▶ **Your goal**
Word for word, reproduce every line of the data below.

------ Records provided

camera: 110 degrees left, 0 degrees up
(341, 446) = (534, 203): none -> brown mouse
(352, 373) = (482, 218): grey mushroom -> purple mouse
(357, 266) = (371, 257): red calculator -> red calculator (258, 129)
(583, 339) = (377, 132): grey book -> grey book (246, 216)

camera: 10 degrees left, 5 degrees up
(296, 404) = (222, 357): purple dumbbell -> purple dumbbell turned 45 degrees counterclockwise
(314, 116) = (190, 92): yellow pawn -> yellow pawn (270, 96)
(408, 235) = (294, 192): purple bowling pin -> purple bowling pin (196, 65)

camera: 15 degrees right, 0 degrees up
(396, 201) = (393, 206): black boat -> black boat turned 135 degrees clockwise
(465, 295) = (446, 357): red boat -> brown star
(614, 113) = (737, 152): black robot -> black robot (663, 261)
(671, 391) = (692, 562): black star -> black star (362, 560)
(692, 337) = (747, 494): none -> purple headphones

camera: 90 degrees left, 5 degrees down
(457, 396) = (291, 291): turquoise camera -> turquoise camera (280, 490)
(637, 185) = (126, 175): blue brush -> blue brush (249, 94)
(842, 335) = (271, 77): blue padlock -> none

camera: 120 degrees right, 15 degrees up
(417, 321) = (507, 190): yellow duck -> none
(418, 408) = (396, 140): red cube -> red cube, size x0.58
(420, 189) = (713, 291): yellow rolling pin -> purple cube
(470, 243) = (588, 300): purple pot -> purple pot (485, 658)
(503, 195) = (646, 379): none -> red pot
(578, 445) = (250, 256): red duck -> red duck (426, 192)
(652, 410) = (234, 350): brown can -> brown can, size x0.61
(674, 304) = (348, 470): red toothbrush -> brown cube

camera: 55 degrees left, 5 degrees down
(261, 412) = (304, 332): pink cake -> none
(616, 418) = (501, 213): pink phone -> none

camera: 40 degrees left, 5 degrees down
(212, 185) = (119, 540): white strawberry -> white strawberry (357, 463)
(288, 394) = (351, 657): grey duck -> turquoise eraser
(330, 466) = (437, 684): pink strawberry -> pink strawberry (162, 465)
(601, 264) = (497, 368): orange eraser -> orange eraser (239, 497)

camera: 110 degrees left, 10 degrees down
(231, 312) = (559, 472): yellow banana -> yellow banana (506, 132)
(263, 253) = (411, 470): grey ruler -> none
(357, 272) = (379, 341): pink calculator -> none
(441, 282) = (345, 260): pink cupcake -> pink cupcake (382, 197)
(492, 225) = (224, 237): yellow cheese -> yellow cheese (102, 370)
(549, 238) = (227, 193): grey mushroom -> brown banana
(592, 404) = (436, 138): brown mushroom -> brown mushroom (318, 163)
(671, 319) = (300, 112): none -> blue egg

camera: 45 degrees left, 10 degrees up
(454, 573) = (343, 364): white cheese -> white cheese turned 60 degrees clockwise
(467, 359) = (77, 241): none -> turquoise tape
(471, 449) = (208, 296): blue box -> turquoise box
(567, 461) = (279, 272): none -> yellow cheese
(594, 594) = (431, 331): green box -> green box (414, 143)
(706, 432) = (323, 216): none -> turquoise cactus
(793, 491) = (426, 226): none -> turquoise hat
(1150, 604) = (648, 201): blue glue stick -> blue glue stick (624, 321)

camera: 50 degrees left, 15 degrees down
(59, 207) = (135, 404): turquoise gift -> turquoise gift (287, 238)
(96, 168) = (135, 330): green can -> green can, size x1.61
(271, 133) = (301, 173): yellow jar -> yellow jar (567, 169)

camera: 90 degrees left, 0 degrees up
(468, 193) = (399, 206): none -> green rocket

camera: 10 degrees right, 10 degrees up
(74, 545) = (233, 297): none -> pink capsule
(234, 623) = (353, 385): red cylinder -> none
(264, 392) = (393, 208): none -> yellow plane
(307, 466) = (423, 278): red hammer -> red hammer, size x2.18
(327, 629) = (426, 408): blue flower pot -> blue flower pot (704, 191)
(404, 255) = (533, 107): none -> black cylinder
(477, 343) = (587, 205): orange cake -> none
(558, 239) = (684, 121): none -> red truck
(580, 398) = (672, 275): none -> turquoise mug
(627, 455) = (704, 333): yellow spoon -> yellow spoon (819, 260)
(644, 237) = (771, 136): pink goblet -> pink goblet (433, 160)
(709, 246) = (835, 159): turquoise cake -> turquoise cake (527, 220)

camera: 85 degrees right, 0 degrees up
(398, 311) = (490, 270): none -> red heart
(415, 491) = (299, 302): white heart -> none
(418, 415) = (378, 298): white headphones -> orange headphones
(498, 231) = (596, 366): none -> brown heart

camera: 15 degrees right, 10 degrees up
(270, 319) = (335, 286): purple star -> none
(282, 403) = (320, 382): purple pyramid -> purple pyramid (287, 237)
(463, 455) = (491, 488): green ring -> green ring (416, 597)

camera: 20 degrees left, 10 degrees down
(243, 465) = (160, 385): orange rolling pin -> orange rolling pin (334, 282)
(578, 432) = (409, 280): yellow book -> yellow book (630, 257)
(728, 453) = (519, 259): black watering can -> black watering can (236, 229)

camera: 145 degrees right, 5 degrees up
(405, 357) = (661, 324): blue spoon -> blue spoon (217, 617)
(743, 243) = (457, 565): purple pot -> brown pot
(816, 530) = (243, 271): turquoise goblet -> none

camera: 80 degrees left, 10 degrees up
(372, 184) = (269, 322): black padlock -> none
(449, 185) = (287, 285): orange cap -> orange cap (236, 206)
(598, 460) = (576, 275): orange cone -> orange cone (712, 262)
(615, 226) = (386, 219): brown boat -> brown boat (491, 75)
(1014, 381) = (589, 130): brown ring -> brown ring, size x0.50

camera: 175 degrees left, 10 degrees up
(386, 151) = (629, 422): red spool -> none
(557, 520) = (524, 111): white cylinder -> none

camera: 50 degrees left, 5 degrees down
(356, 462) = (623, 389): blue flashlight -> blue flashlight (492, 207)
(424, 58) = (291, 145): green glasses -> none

------------

▶ **Output of the task**
camera: 110 degrees left, 0 degrees up
(341, 446) = (534, 203): none -> brown mouse
(352, 373) = (482, 218): grey mushroom -> purple mouse
(357, 266) = (371, 257): red calculator -> red calculator (258, 129)
(583, 339) = (377, 132): grey book -> grey book (246, 216)

camera: 10 degrees left, 5 degrees up
(296, 404) = (222, 357): purple dumbbell -> purple dumbbell turned 45 degrees counterclockwise
(314, 116) = (190, 92): yellow pawn -> yellow pawn (270, 96)
(408, 235) = (294, 192): purple bowling pin -> purple bowling pin (196, 65)

camera: 15 degrees right, 0 degrees up
(396, 201) = (393, 206): black boat -> black boat turned 135 degrees clockwise
(465, 295) = (446, 357): red boat -> brown star
(614, 113) = (737, 152): black robot -> black robot (663, 261)
(671, 391) = (692, 562): black star -> black star (362, 560)
(692, 337) = (747, 494): none -> purple headphones

camera: 90 degrees left, 5 degrees down
(457, 396) = (291, 291): turquoise camera -> turquoise camera (280, 490)
(637, 185) = (126, 175): blue brush -> blue brush (249, 94)
(842, 335) = (271, 77): blue padlock -> none

camera: 120 degrees right, 15 degrees up
(417, 321) = (507, 190): yellow duck -> none
(418, 408) = (396, 140): red cube -> red cube, size x0.58
(420, 189) = (713, 291): yellow rolling pin -> purple cube
(470, 243) = (588, 300): purple pot -> purple pot (485, 658)
(503, 195) = (646, 379): none -> red pot
(578, 445) = (250, 256): red duck -> red duck (426, 192)
(652, 410) = (234, 350): brown can -> brown can, size x0.61
(674, 304) = (348, 470): red toothbrush -> brown cube

camera: 55 degrees left, 5 degrees down
(261, 412) = (304, 332): pink cake -> none
(616, 418) = (501, 213): pink phone -> none

camera: 40 degrees left, 5 degrees down
(212, 185) = (119, 540): white strawberry -> white strawberry (357, 463)
(288, 394) = (351, 657): grey duck -> turquoise eraser
(330, 466) = (437, 684): pink strawberry -> pink strawberry (162, 465)
(601, 264) = (497, 368): orange eraser -> orange eraser (239, 497)

camera: 110 degrees left, 10 degrees down
(231, 312) = (559, 472): yellow banana -> yellow banana (506, 132)
(263, 253) = (411, 470): grey ruler -> none
(357, 272) = (379, 341): pink calculator -> none
(441, 282) = (345, 260): pink cupcake -> pink cupcake (382, 197)
(492, 225) = (224, 237): yellow cheese -> yellow cheese (102, 370)
(549, 238) = (227, 193): grey mushroom -> brown banana
(592, 404) = (436, 138): brown mushroom -> brown mushroom (318, 163)
(671, 319) = (300, 112): none -> blue egg

camera: 45 degrees left, 10 degrees up
(454, 573) = (343, 364): white cheese -> white cheese turned 60 degrees clockwise
(467, 359) = (77, 241): none -> turquoise tape
(471, 449) = (208, 296): blue box -> turquoise box
(567, 461) = (279, 272): none -> yellow cheese
(594, 594) = (431, 331): green box -> green box (414, 143)
(706, 432) = (323, 216): none -> turquoise cactus
(793, 491) = (426, 226): none -> turquoise hat
(1150, 604) = (648, 201): blue glue stick -> blue glue stick (624, 321)

camera: 50 degrees left, 15 degrees down
(59, 207) = (135, 404): turquoise gift -> turquoise gift (287, 238)
(96, 168) = (135, 330): green can -> green can, size x1.61
(271, 133) = (301, 173): yellow jar -> yellow jar (567, 169)

camera: 90 degrees left, 0 degrees up
(468, 193) = (399, 206): none -> green rocket

camera: 10 degrees right, 10 degrees up
(74, 545) = (233, 297): none -> pink capsule
(234, 623) = (353, 385): red cylinder -> none
(264, 392) = (393, 208): none -> yellow plane
(307, 466) = (423, 278): red hammer -> red hammer, size x2.18
(327, 629) = (426, 408): blue flower pot -> blue flower pot (704, 191)
(404, 255) = (533, 107): none -> black cylinder
(477, 343) = (587, 205): orange cake -> none
(558, 239) = (684, 121): none -> red truck
(580, 398) = (672, 275): none -> turquoise mug
(627, 455) = (704, 333): yellow spoon -> yellow spoon (819, 260)
(644, 237) = (771, 136): pink goblet -> pink goblet (433, 160)
(709, 246) = (835, 159): turquoise cake -> turquoise cake (527, 220)

camera: 85 degrees right, 0 degrees up
(398, 311) = (490, 270): none -> red heart
(415, 491) = (299, 302): white heart -> none
(418, 415) = (378, 298): white headphones -> orange headphones
(498, 231) = (596, 366): none -> brown heart

camera: 15 degrees right, 10 degrees up
(270, 319) = (335, 286): purple star -> none
(282, 403) = (320, 382): purple pyramid -> purple pyramid (287, 237)
(463, 455) = (491, 488): green ring -> green ring (416, 597)

camera: 20 degrees left, 10 degrees down
(243, 465) = (160, 385): orange rolling pin -> orange rolling pin (334, 282)
(578, 432) = (409, 280): yellow book -> yellow book (630, 257)
(728, 453) = (519, 259): black watering can -> black watering can (236, 229)

camera: 145 degrees right, 5 degrees up
(405, 357) = (661, 324): blue spoon -> blue spoon (217, 617)
(743, 243) = (457, 565): purple pot -> brown pot
(816, 530) = (243, 271): turquoise goblet -> none

camera: 80 degrees left, 10 degrees up
(372, 184) = (269, 322): black padlock -> none
(449, 185) = (287, 285): orange cap -> orange cap (236, 206)
(598, 460) = (576, 275): orange cone -> orange cone (712, 262)
(615, 226) = (386, 219): brown boat -> brown boat (491, 75)
(1014, 381) = (589, 130): brown ring -> brown ring, size x0.50

camera: 175 degrees left, 10 degrees up
(386, 151) = (629, 422): red spool -> none
(557, 520) = (524, 111): white cylinder -> none

camera: 50 degrees left, 5 degrees down
(356, 462) = (623, 389): blue flashlight -> blue flashlight (492, 207)
(424, 58) = (291, 145): green glasses -> none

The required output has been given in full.